[Data extracted from a collection]:
---

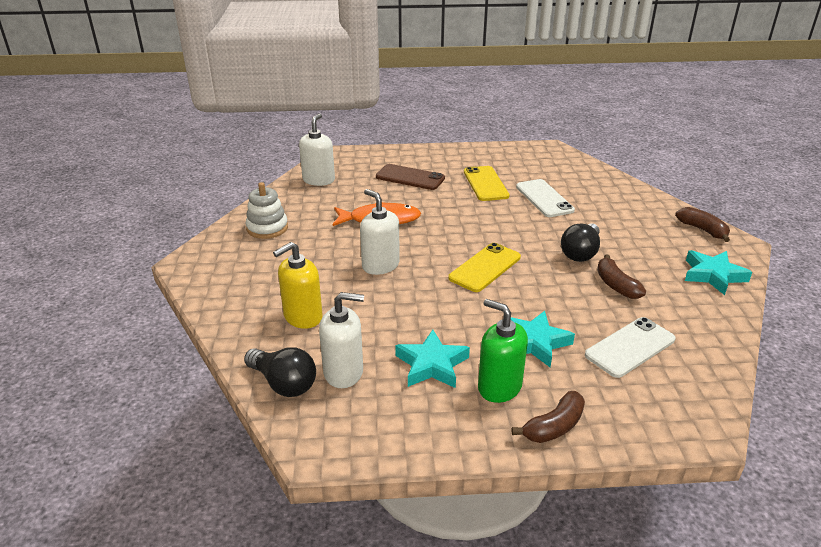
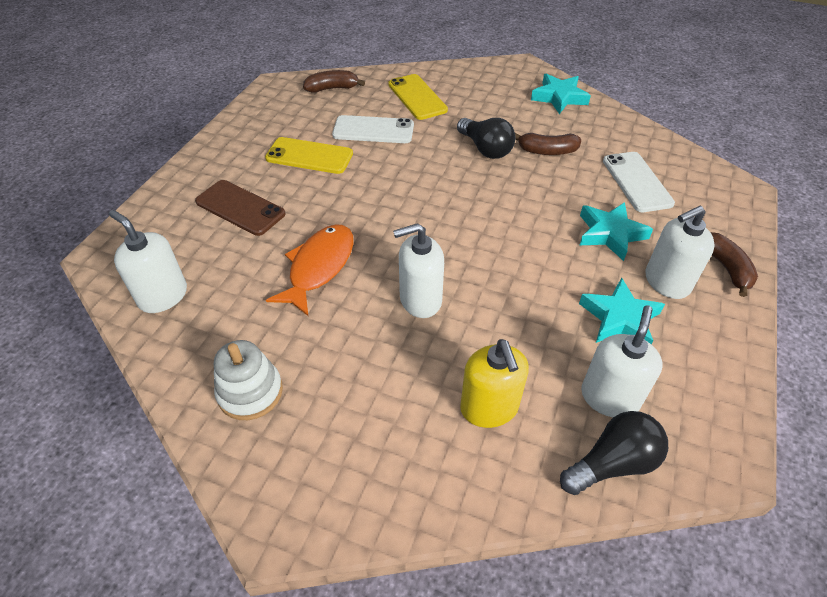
camera: 65 degrees left, 15 degrees up
(410, 177) = (240, 208): brown phone -> brown phone turned 75 degrees clockwise
(485, 267) = (473, 219): yellow phone -> yellow phone (417, 97)
(499, 387) = (666, 282): green soap dispenser -> white soap dispenser
(702, 230) = (492, 72): brown banana -> brown banana (332, 88)

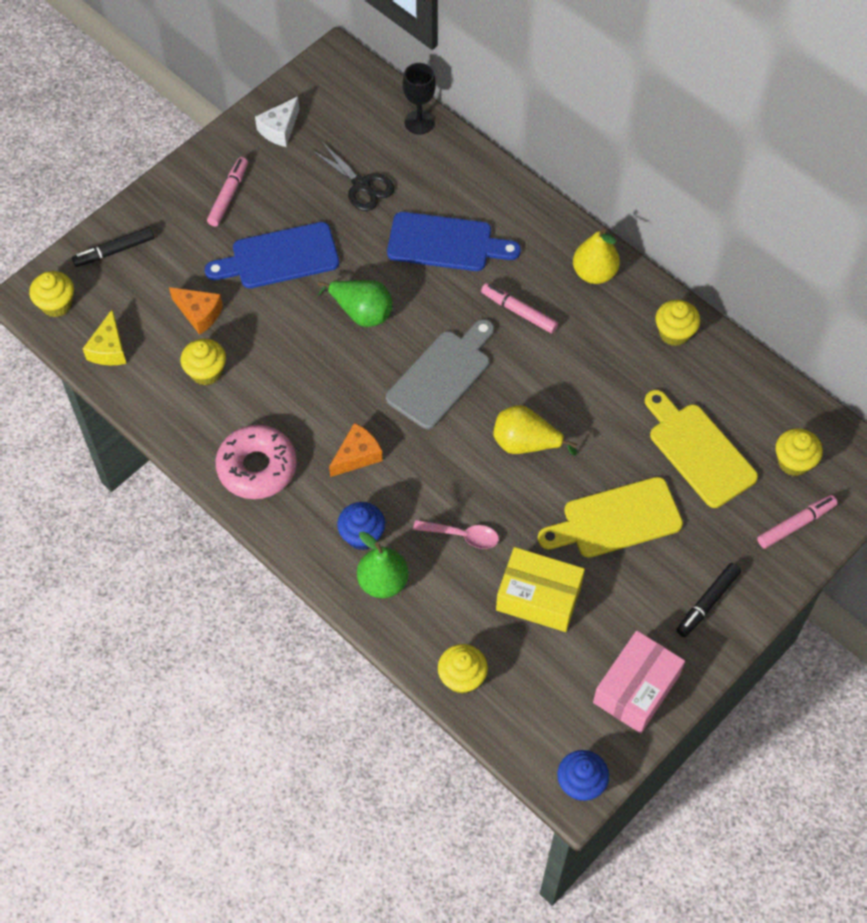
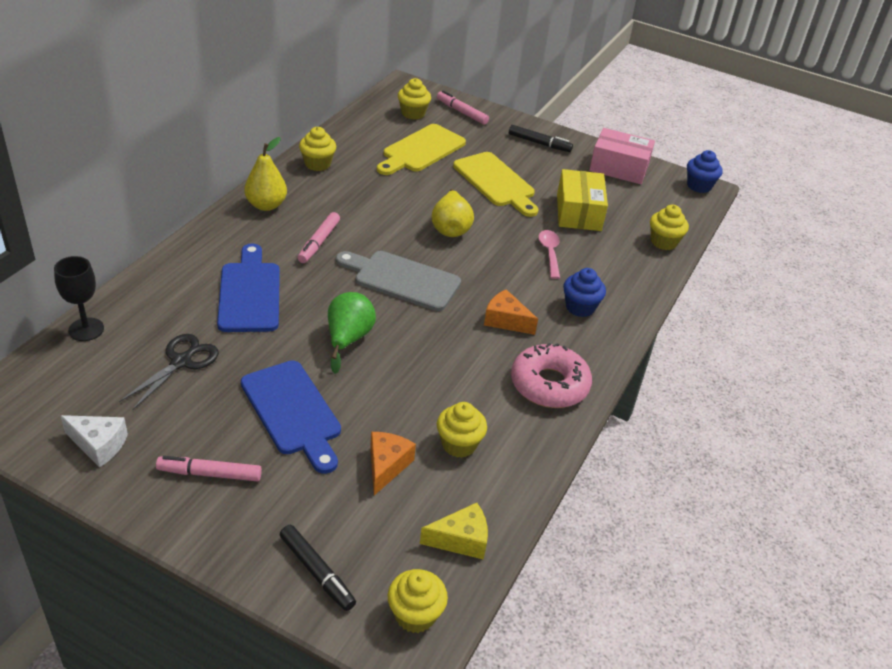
camera: 110 degrees left, 20 degrees down
(383, 582) = (613, 290): green pear -> none

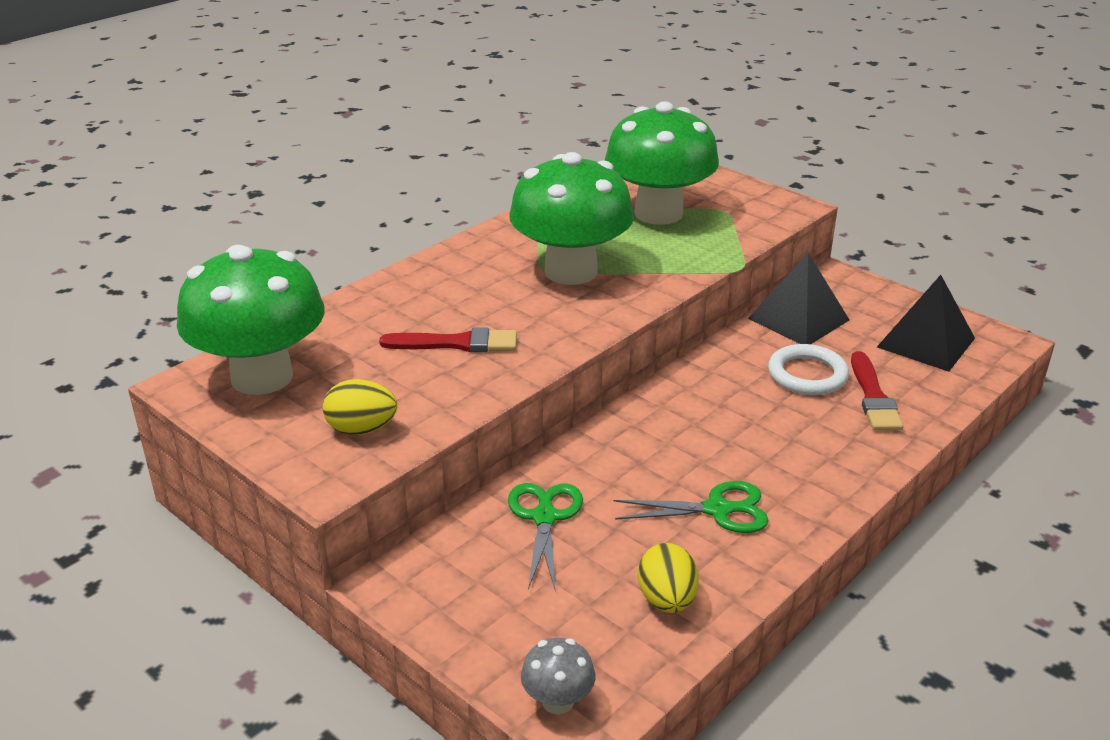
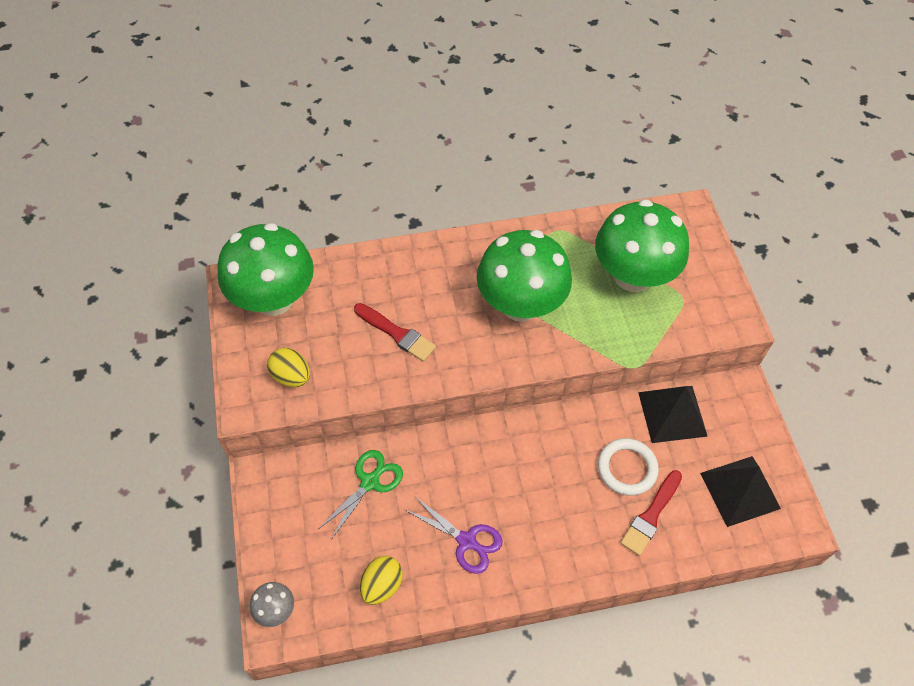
camera: 35 degrees right, 25 degrees up
(718, 509) = (467, 541): green scissors -> purple scissors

---

[WHAT THE TASK REQUIRES]: Read the entries above and find each line holding the word "left". Copy it out.

[WRITTEN ANSWER]:
camera: 65 degrees left, 15 degrees up
camera: 110 degrees left, 20 degrees down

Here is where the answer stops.